» About this task
Starting at the line below holding "camera: 55 degrees right, 5 degrees up" and stopping at the line holding "(560, 120) = (635, 336): none -> green banana", print every line exactly, both ends included, and leave the rest out.

» Exercise materials
▬▬▬
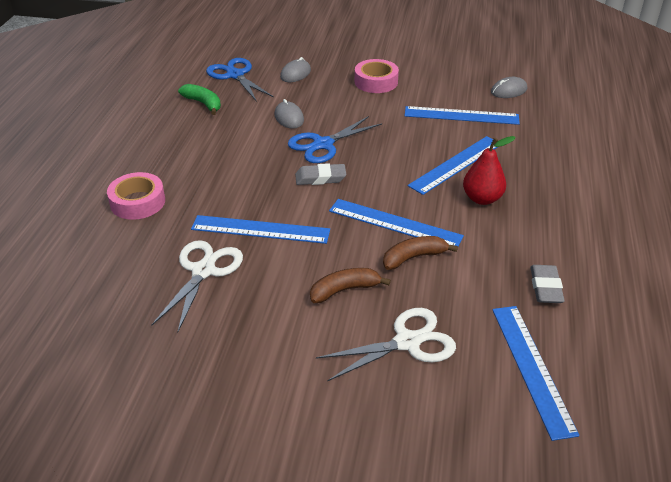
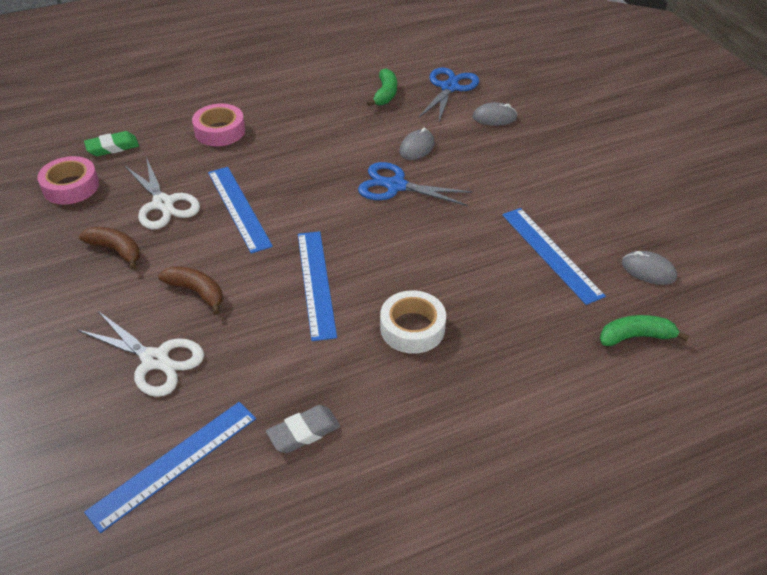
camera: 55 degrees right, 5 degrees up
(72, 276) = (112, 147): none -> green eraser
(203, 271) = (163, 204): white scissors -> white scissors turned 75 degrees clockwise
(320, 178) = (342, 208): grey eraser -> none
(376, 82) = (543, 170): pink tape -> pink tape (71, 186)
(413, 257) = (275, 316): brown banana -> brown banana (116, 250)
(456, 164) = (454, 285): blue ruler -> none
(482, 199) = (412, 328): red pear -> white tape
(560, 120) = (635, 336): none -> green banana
▬▬▬
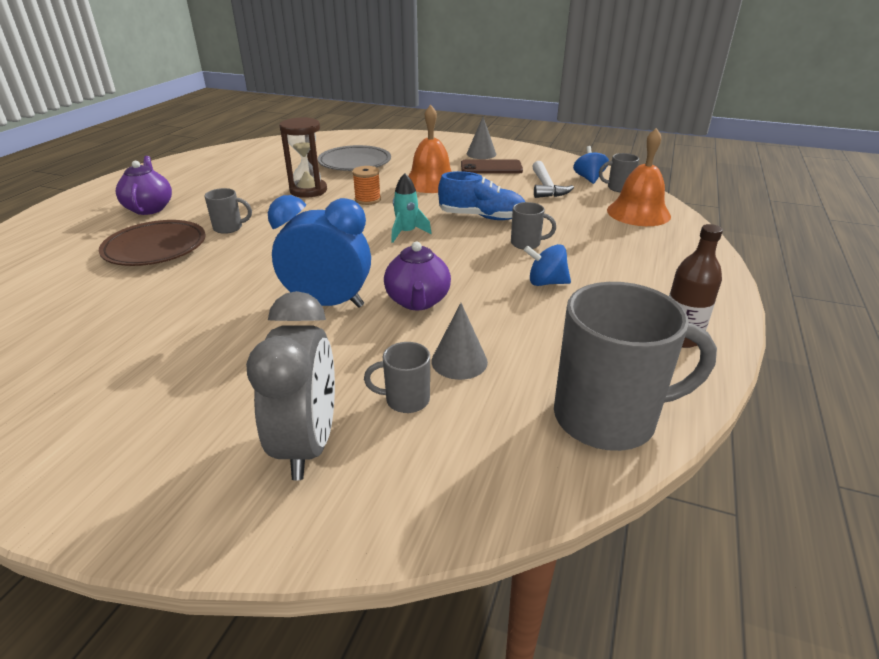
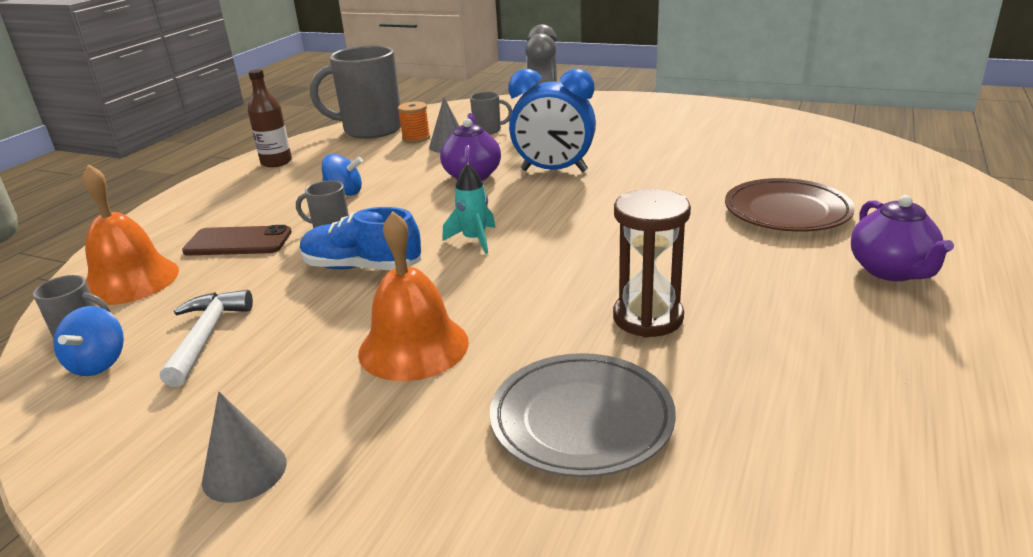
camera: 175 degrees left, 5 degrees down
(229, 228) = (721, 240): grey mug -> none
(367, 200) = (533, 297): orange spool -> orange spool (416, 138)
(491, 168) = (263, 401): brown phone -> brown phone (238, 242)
▬▬▬
» Expected answer
camera: 55 degrees right, 5 degrees up
(72, 276) = (112, 147): none -> green eraser
(203, 271) = (163, 204): white scissors -> white scissors turned 75 degrees clockwise
(320, 178) = (342, 208): grey eraser -> none
(376, 82) = (543, 170): pink tape -> pink tape (71, 186)
(413, 257) = (275, 316): brown banana -> brown banana (116, 250)
(456, 164) = (454, 285): blue ruler -> none
(482, 199) = (412, 328): red pear -> white tape
(560, 120) = (635, 336): none -> green banana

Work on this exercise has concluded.